Prompt: Please reproduce the data exactly, excluding any pictures it contains.

Records for this exercise:
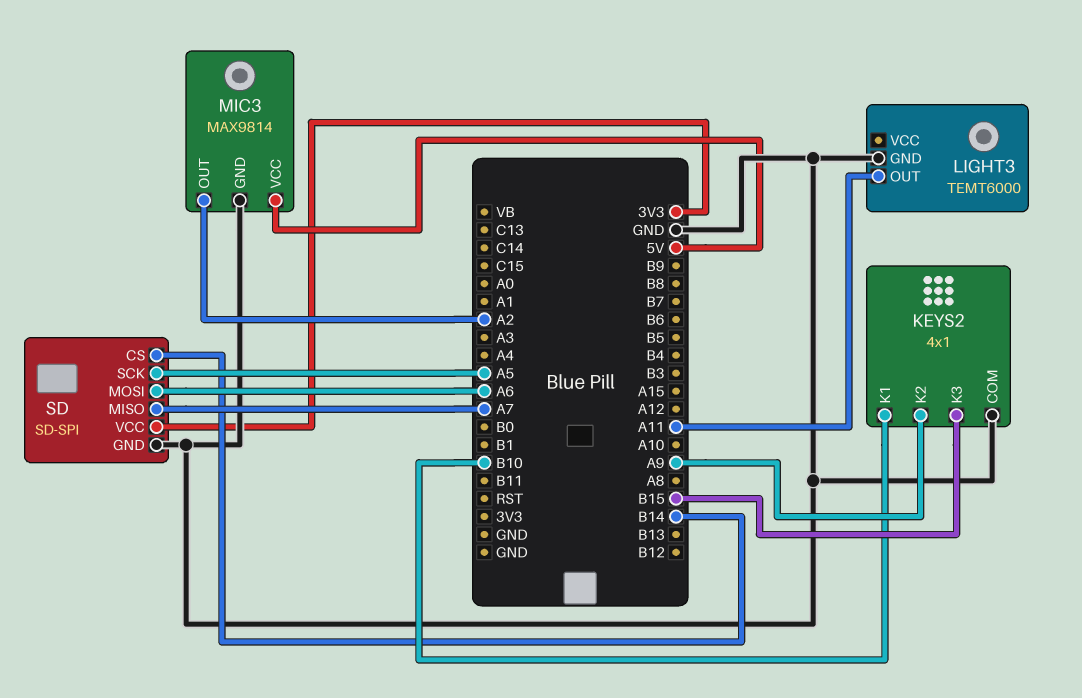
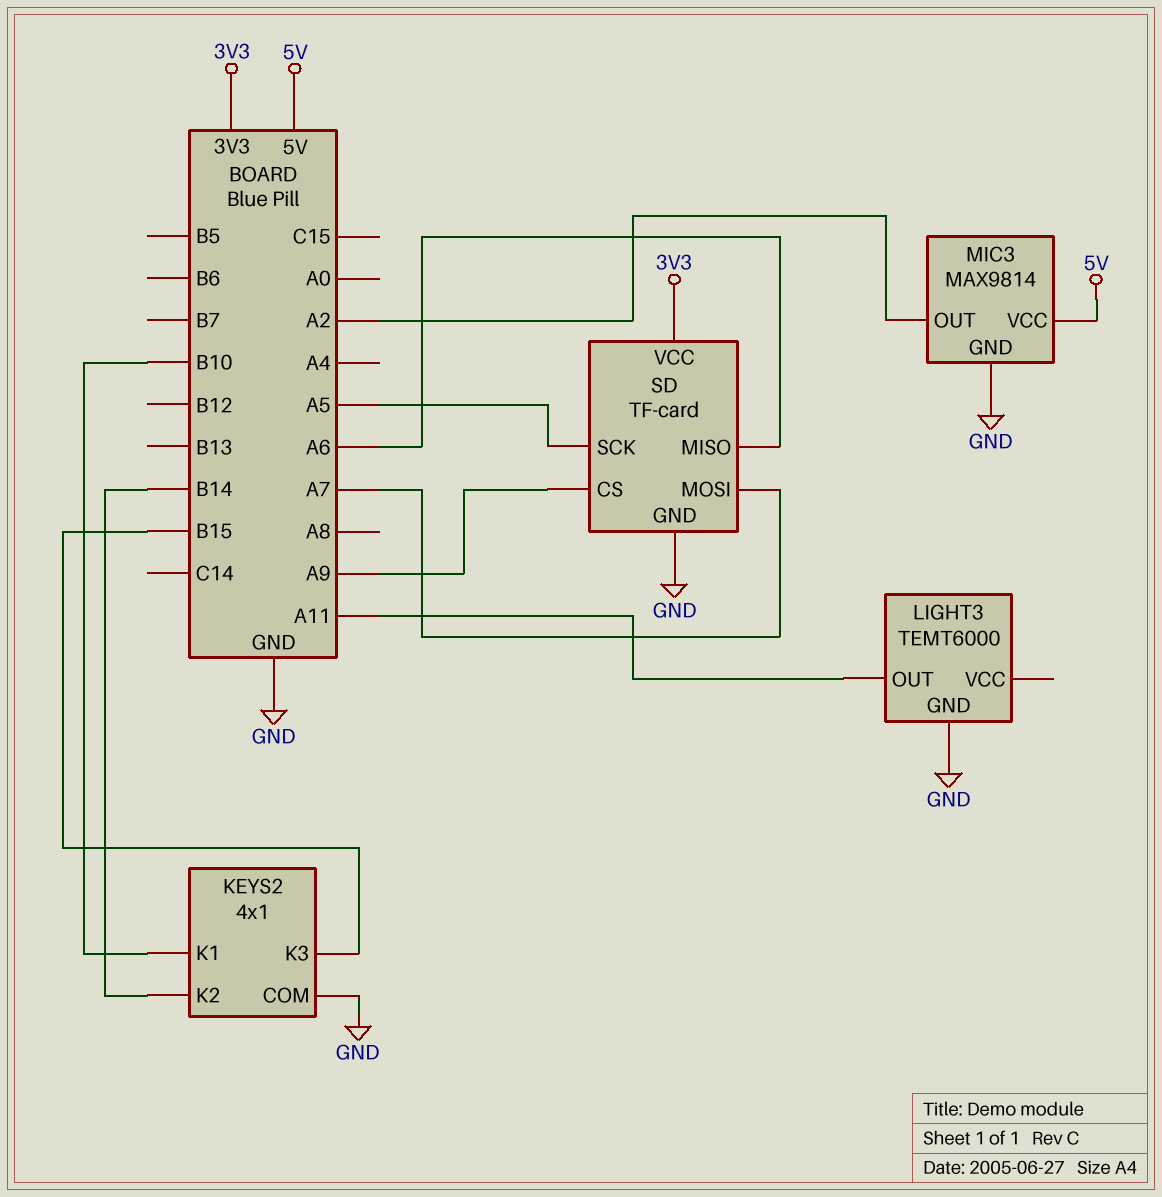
KEYS2 pin K2: A9 -> B14
SD: SD-SPI -> TF-card
SD pin CS: B14 -> A9
SD pin MISO: A7 -> A6
SD pin MOSI: A6 -> A7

Answer to this problem:
KEYS2 pin K2: A9 -> B14
SD: SD-SPI -> TF-card
SD pin CS: B14 -> A9
SD pin MISO: A7 -> A6
SD pin MOSI: A6 -> A7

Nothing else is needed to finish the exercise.